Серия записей
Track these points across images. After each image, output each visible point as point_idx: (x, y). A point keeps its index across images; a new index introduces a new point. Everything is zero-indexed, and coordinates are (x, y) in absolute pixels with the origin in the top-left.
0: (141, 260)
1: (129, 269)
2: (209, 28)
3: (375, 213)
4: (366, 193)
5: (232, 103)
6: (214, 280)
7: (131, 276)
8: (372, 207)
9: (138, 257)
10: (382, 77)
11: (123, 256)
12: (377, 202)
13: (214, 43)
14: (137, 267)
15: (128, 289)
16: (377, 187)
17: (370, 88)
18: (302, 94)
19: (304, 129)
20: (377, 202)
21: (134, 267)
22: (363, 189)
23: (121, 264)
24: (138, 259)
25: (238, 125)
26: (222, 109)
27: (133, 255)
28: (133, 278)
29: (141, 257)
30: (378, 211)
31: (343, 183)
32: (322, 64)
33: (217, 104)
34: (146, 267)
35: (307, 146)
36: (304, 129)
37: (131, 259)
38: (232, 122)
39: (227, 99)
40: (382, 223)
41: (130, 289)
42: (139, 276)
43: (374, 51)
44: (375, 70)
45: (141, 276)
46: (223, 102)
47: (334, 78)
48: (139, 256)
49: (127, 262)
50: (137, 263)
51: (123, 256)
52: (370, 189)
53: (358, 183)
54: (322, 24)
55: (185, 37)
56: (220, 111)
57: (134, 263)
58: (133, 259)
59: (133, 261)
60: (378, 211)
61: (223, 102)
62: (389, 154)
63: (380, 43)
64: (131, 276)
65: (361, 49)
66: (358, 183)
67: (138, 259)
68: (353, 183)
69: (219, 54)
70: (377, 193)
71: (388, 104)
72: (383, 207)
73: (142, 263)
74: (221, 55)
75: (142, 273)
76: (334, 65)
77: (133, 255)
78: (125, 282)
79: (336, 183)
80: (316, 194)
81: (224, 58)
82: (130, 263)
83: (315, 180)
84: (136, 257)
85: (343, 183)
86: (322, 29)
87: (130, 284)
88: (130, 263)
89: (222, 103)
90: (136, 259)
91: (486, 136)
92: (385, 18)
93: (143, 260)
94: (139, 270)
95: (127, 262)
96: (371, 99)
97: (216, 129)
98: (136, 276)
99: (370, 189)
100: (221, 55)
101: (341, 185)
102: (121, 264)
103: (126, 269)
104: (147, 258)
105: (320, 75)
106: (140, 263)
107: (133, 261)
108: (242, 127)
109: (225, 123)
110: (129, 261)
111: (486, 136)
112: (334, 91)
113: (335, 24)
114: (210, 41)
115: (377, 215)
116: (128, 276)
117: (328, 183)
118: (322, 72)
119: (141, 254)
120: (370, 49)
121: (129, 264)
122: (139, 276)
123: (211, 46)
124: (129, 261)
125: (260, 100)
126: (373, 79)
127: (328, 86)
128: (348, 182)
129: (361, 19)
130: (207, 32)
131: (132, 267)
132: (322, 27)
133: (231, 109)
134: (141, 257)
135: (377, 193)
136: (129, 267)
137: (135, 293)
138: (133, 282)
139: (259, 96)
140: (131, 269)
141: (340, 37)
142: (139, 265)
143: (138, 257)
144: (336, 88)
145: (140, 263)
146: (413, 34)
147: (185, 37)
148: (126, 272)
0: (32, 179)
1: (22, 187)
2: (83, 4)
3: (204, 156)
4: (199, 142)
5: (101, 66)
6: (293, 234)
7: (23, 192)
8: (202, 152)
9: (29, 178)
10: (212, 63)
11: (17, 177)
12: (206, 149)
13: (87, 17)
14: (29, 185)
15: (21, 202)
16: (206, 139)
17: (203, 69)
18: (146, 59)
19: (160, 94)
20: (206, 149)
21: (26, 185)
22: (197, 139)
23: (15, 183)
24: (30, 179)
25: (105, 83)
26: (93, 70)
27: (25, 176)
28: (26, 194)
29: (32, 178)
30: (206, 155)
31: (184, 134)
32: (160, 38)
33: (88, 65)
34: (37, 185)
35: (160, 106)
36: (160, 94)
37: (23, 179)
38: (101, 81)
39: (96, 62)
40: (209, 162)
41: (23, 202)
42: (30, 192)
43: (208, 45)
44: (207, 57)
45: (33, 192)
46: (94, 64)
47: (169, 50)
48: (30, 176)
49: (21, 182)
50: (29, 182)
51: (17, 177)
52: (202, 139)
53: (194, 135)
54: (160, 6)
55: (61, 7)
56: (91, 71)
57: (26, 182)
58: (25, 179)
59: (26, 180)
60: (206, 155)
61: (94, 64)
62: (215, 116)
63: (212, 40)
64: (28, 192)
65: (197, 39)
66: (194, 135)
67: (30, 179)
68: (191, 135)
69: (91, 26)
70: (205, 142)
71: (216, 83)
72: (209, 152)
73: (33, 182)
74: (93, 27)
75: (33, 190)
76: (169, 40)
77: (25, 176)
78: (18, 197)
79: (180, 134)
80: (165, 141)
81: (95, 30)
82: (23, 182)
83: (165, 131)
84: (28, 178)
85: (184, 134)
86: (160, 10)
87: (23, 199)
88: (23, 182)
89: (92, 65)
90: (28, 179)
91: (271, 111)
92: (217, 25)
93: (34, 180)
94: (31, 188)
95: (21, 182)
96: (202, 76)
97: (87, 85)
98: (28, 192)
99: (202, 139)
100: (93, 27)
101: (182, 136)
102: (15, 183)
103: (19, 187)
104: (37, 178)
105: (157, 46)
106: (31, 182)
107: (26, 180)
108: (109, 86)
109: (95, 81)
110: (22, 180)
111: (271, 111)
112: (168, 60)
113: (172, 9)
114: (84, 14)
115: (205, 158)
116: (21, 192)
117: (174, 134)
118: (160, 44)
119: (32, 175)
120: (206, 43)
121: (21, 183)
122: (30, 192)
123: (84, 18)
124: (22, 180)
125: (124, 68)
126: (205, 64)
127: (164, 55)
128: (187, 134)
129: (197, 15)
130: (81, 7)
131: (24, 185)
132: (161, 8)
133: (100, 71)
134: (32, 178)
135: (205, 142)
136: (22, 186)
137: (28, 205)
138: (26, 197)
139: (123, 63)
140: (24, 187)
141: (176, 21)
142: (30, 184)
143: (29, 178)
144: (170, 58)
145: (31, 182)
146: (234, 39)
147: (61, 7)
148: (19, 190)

ПОСТАВЛЕННАЯ ЗАДАЧА:
Приведите строки материала выше заново, заменив «point_idx» на «point_id»; всё остальное оставьте без изменений.

ОТВЕТ НА ЗАДАЧУ:
Track these points across images. After each image, output each visible point as point_id: (x, y). A point keeps its index across images; a new index introduces a new point. Everything is zero-indexed, and coordinates are (x, y) in absolute pixels with the origin in the top-left.
0: (141, 260)
1: (129, 269)
2: (209, 28)
3: (375, 213)
4: (366, 193)
5: (232, 103)
6: (214, 280)
7: (131, 276)
8: (372, 207)
9: (138, 257)
10: (382, 77)
11: (123, 256)
12: (377, 202)
13: (214, 43)
14: (137, 267)
15: (128, 289)
16: (377, 187)
17: (370, 88)
18: (302, 94)
19: (304, 129)
20: (377, 202)
21: (134, 267)
22: (363, 189)
23: (121, 264)
24: (138, 259)
25: (238, 125)
26: (222, 109)
27: (133, 255)
28: (133, 278)
29: (141, 257)
30: (378, 211)
31: (343, 183)
32: (322, 64)
33: (217, 104)
34: (146, 267)
35: (307, 146)
36: (304, 129)
37: (131, 259)
38: (232, 122)
39: (227, 99)
40: (382, 223)
41: (130, 289)
42: (139, 276)
43: (374, 51)
44: (375, 70)
45: (141, 276)
46: (223, 102)
47: (334, 78)
48: (139, 256)
49: (127, 262)
50: (137, 263)
51: (123, 256)
52: (370, 189)
53: (358, 183)
54: (322, 24)
55: (185, 37)
56: (220, 111)
57: (134, 263)
58: (133, 259)
59: (133, 261)
60: (378, 211)
61: (223, 102)
62: (389, 154)
63: (380, 43)
64: (131, 276)
65: (361, 49)
66: (358, 183)
67: (138, 259)
68: (353, 183)
69: (219, 54)
70: (377, 193)
71: (388, 104)
72: (383, 207)
73: (142, 263)
74: (221, 55)
75: (142, 273)
76: (334, 65)
77: (133, 255)
78: (125, 282)
79: (336, 183)
80: (316, 194)
81: (224, 58)
82: (130, 263)
83: (315, 180)
84: (136, 257)
85: (343, 183)
86: (322, 29)
87: (130, 284)
88: (130, 263)
89: (222, 103)
90: (136, 259)
91: (486, 136)
92: (385, 18)
93: (143, 260)
94: (139, 270)
95: (127, 262)
96: (371, 99)
97: (216, 129)
98: (136, 276)
99: (370, 189)
100: (221, 55)
101: (341, 185)
102: (121, 264)
103: (126, 269)
104: (147, 258)
105: (320, 75)
106: (140, 263)
107: (133, 261)
108: (242, 127)
109: (225, 123)
110: (129, 261)
111: (486, 136)
112: (334, 91)
113: (335, 24)
114: (210, 41)
115: (377, 215)
116: (128, 276)
117: (328, 183)
118: (322, 72)
119: (141, 254)
120: (370, 49)
121: (129, 264)
122: (139, 276)
123: (211, 46)
124: (129, 261)
125: (260, 100)
126: (373, 79)
127: (328, 86)
128: (348, 182)
129: (361, 19)
130: (207, 32)
131: (132, 267)
132: (322, 27)
133: (231, 109)
134: (141, 257)
135: (377, 193)
136: (129, 267)
137: (135, 293)
138: (133, 282)
139: (259, 96)
140: (131, 269)
141: (340, 37)
142: (139, 265)
143: (138, 257)
144: (336, 88)
145: (140, 263)
146: (413, 34)
147: (185, 37)
148: (126, 272)
0: (32, 179)
1: (22, 187)
2: (83, 4)
3: (204, 156)
4: (199, 142)
5: (101, 66)
6: (293, 234)
7: (23, 192)
8: (202, 152)
9: (29, 178)
10: (212, 63)
11: (17, 177)
12: (206, 149)
13: (87, 17)
14: (29, 185)
15: (21, 202)
16: (206, 139)
17: (203, 69)
18: (146, 59)
19: (160, 94)
20: (206, 149)
21: (26, 185)
22: (197, 139)
23: (15, 183)
24: (30, 179)
25: (105, 83)
26: (93, 70)
27: (25, 176)
28: (26, 194)
29: (32, 178)
30: (206, 155)
31: (184, 134)
32: (160, 38)
33: (88, 65)
34: (37, 185)
35: (160, 106)
36: (160, 94)
37: (23, 179)
38: (101, 81)
39: (96, 62)
40: (209, 162)
41: (23, 202)
42: (30, 192)
43: (208, 45)
44: (207, 57)
45: (33, 192)
46: (94, 64)
47: (169, 50)
48: (30, 176)
49: (21, 182)
50: (29, 182)
51: (17, 177)
52: (202, 139)
53: (194, 135)
54: (160, 6)
55: (61, 7)
56: (91, 71)
57: (26, 182)
58: (25, 179)
59: (26, 180)
60: (206, 155)
61: (94, 64)
62: (215, 116)
63: (212, 40)
64: (28, 192)
65: (197, 39)
66: (194, 135)
67: (30, 179)
68: (191, 135)
69: (91, 26)
70: (205, 142)
71: (216, 83)
72: (209, 152)
73: (33, 182)
74: (93, 27)
75: (33, 190)
76: (169, 40)
77: (25, 176)
78: (18, 197)
79: (180, 134)
80: (165, 141)
81: (95, 30)
82: (23, 182)
83: (165, 131)
84: (28, 178)
85: (184, 134)
86: (160, 10)
87: (23, 199)
88: (23, 182)
89: (92, 65)
90: (28, 179)
91: (271, 111)
92: (217, 25)
93: (34, 180)
94: (31, 188)
95: (21, 182)
96: (202, 76)
97: (87, 85)
98: (28, 192)
99: (202, 139)
100: (93, 27)
101: (182, 136)
102: (15, 183)
103: (19, 187)
104: (37, 178)
105: (157, 46)
106: (31, 182)
107: (26, 180)
108: (109, 86)
109: (95, 81)
110: (22, 180)
111: (271, 111)
112: (168, 60)
113: (172, 9)
114: (84, 14)
115: (205, 158)
116: (21, 192)
117: (174, 134)
118: (160, 44)
119: (32, 175)
120: (206, 43)
121: (21, 183)
122: (30, 192)
123: (84, 18)
124: (22, 180)
125: (124, 68)
126: (205, 64)
127: (164, 55)
128: (187, 134)
129: (197, 15)
130: (81, 7)
131: (24, 185)
132: (161, 8)
133: (100, 71)
134: (32, 178)
135: (205, 142)
136: (22, 186)
137: (28, 205)
138: (26, 197)
139: (123, 63)
140: (24, 187)
141: (176, 21)
142: (30, 184)
143: (29, 178)
144: (170, 58)
145: (31, 182)
146: (234, 39)
147: (61, 7)
148: (19, 190)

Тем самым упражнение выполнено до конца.